▶ _WHAT THE EXERCISE ASKS_: Begin with the first line below and retype each line exactly through the line containing "tan 1x1 tile". Any pictures are to be left out.

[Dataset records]
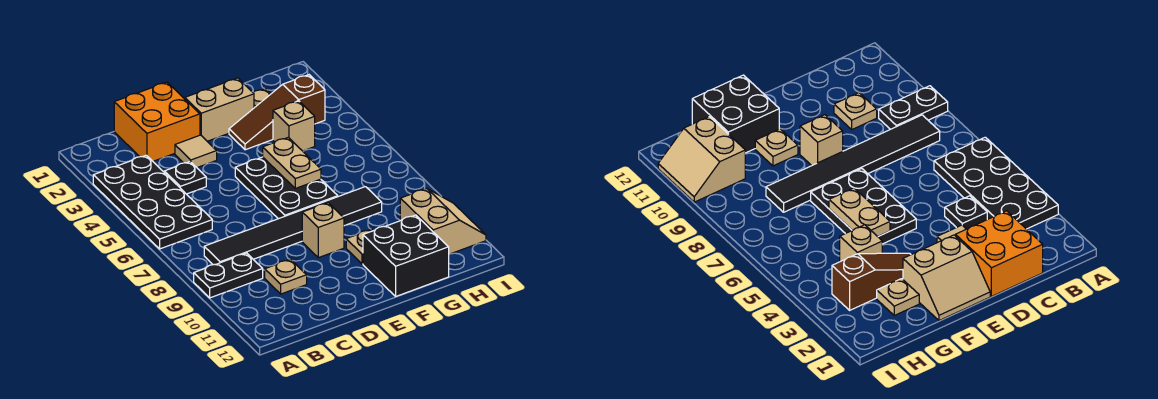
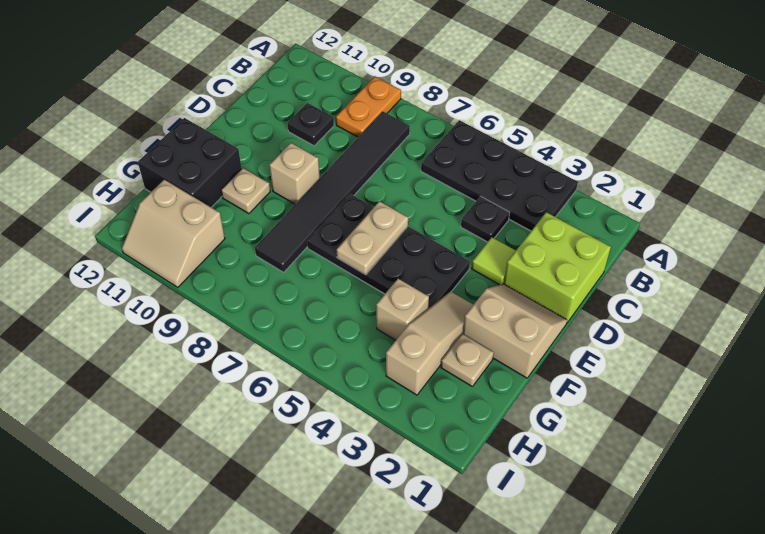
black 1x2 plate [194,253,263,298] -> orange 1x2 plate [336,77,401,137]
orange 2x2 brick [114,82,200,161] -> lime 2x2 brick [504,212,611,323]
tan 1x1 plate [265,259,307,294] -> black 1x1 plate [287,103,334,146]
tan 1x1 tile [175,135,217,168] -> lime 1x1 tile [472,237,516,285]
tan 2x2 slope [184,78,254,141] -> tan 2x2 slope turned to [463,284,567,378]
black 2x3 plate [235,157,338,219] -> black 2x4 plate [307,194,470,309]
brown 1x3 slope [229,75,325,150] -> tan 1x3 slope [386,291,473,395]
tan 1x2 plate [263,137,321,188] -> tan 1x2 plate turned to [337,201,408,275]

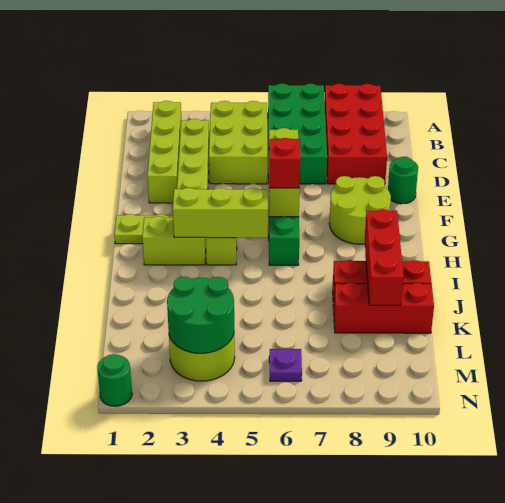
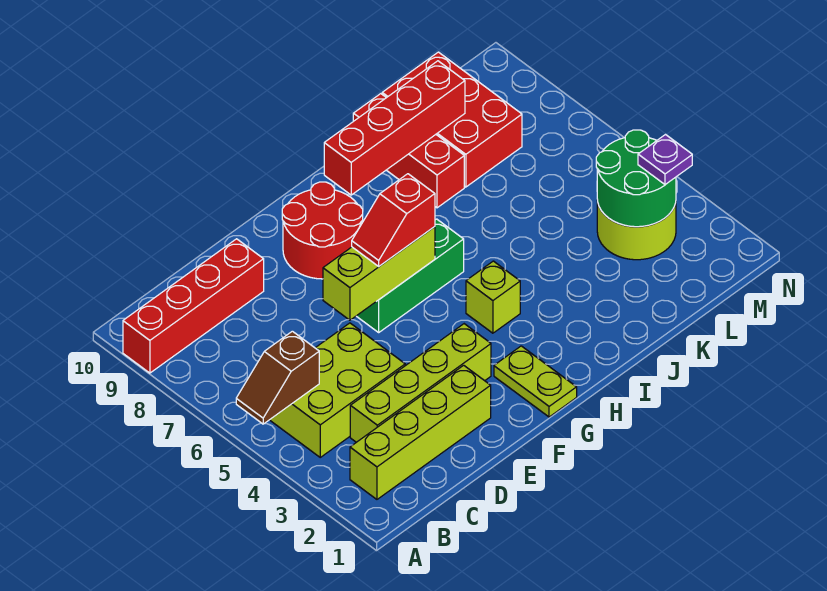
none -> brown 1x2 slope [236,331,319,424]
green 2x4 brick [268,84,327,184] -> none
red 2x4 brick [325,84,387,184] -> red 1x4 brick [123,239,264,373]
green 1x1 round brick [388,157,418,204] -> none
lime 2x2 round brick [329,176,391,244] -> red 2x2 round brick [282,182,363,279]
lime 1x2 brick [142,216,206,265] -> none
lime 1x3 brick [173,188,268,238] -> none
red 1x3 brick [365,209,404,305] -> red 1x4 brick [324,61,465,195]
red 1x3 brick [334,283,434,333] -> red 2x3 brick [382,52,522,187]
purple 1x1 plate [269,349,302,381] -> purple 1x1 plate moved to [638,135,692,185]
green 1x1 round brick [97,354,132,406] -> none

▶ _ANSWER TO THIS EXERCISE_:
black 1x2 plate [194,253,263,298] -> orange 1x2 plate [336,77,401,137]
orange 2x2 brick [114,82,200,161] -> lime 2x2 brick [504,212,611,323]
tan 1x1 plate [265,259,307,294] -> black 1x1 plate [287,103,334,146]
tan 1x1 tile [175,135,217,168] -> lime 1x1 tile [472,237,516,285]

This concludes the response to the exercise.